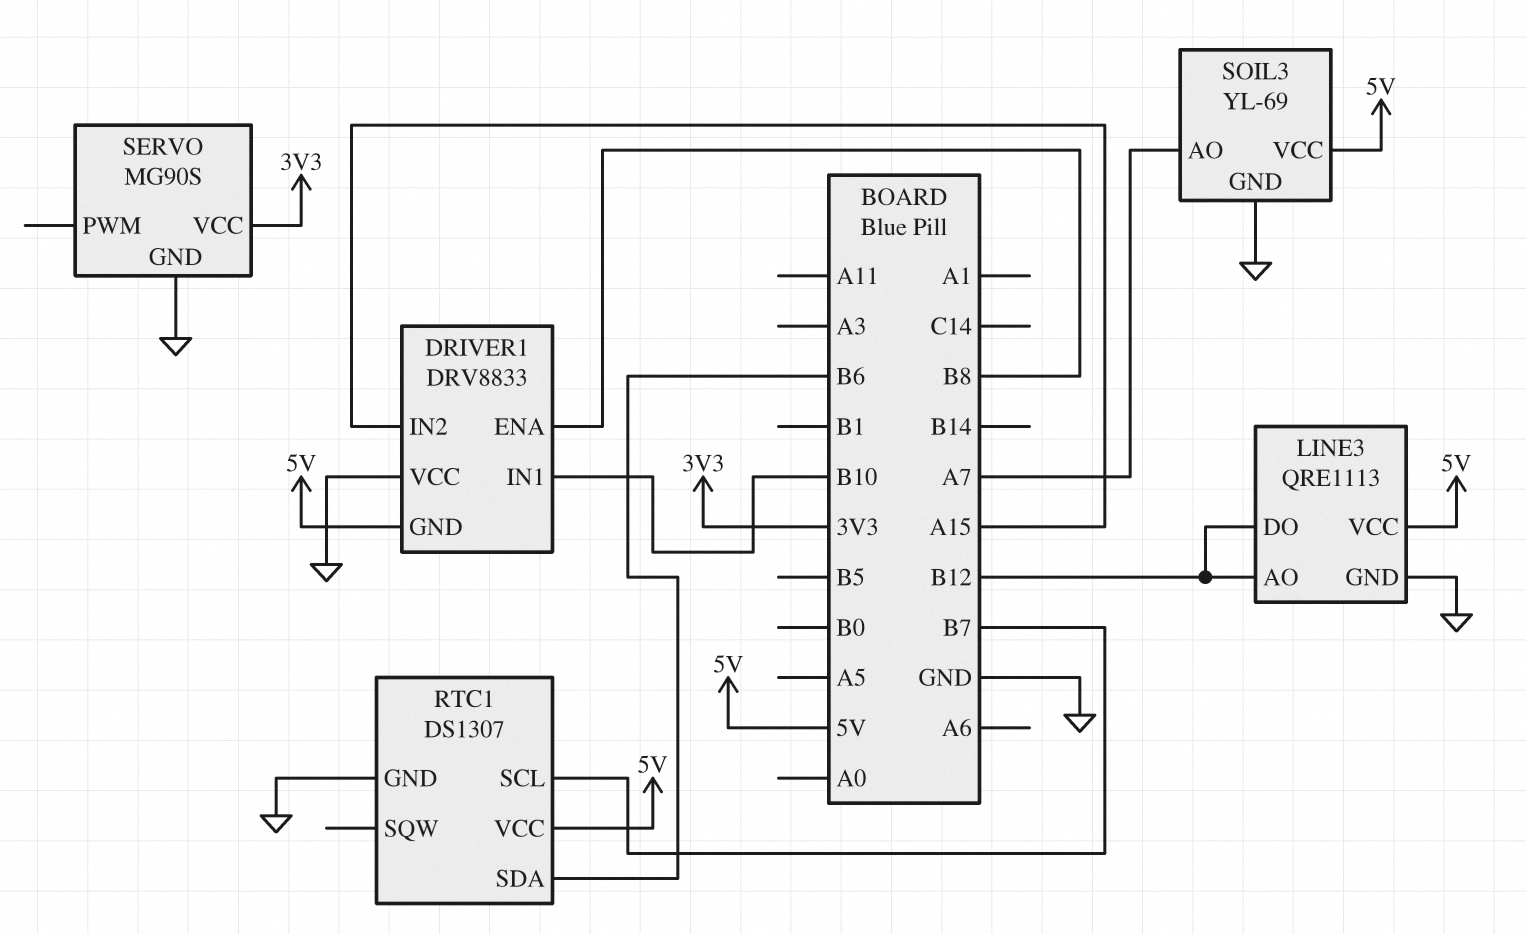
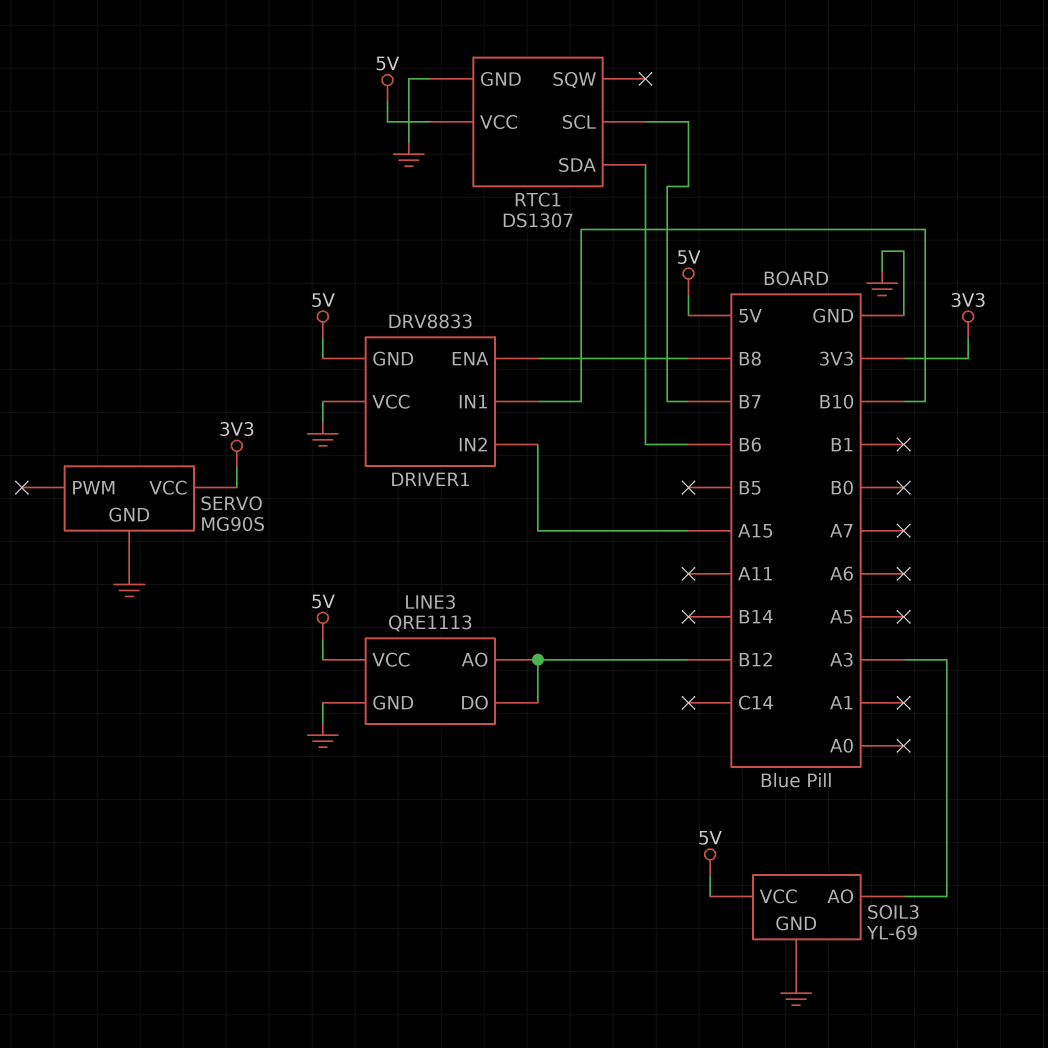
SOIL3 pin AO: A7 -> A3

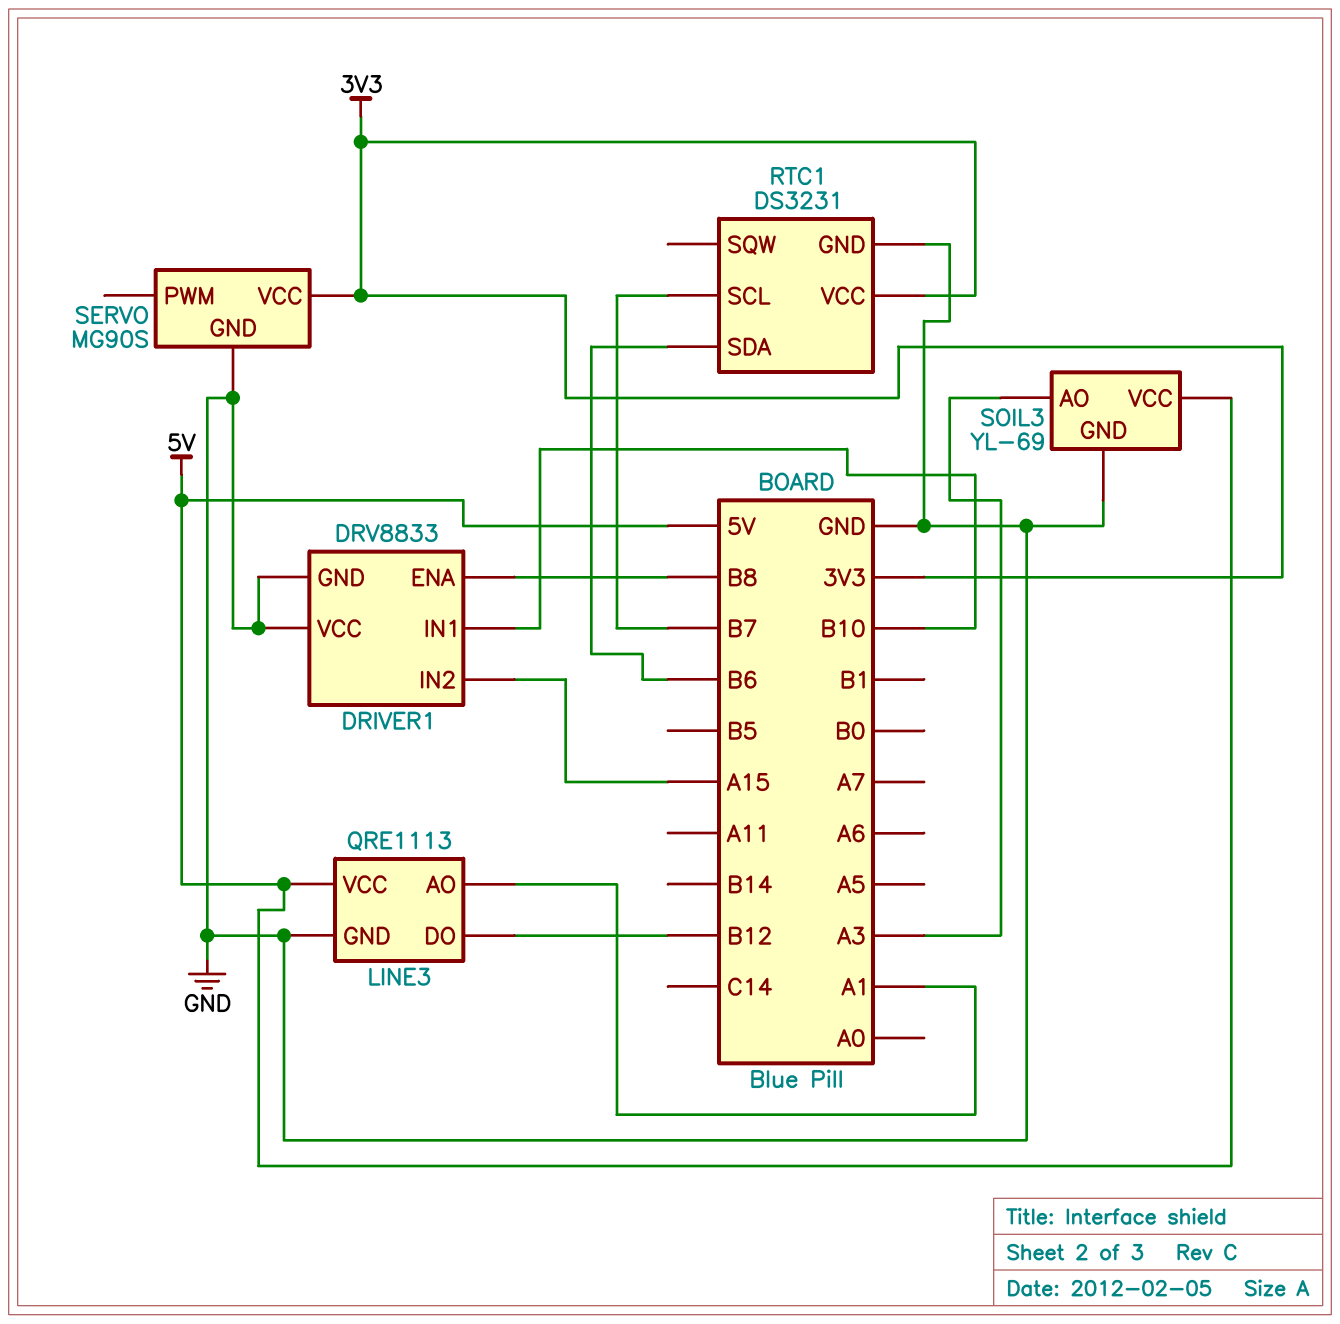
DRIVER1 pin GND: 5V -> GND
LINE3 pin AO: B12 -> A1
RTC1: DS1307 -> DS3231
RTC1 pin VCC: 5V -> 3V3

....

▶ [What is being asked]
The records above are to be reproduced exactly; the pictures are to be left out.

▶ [Answer for this exercise]
SOIL3 pin AO: A7 -> A3

DRIVER1 pin GND: 5V -> GND
LINE3 pin AO: B12 -> A1
RTC1: DS1307 -> DS3231
RTC1 pin VCC: 5V -> 3V3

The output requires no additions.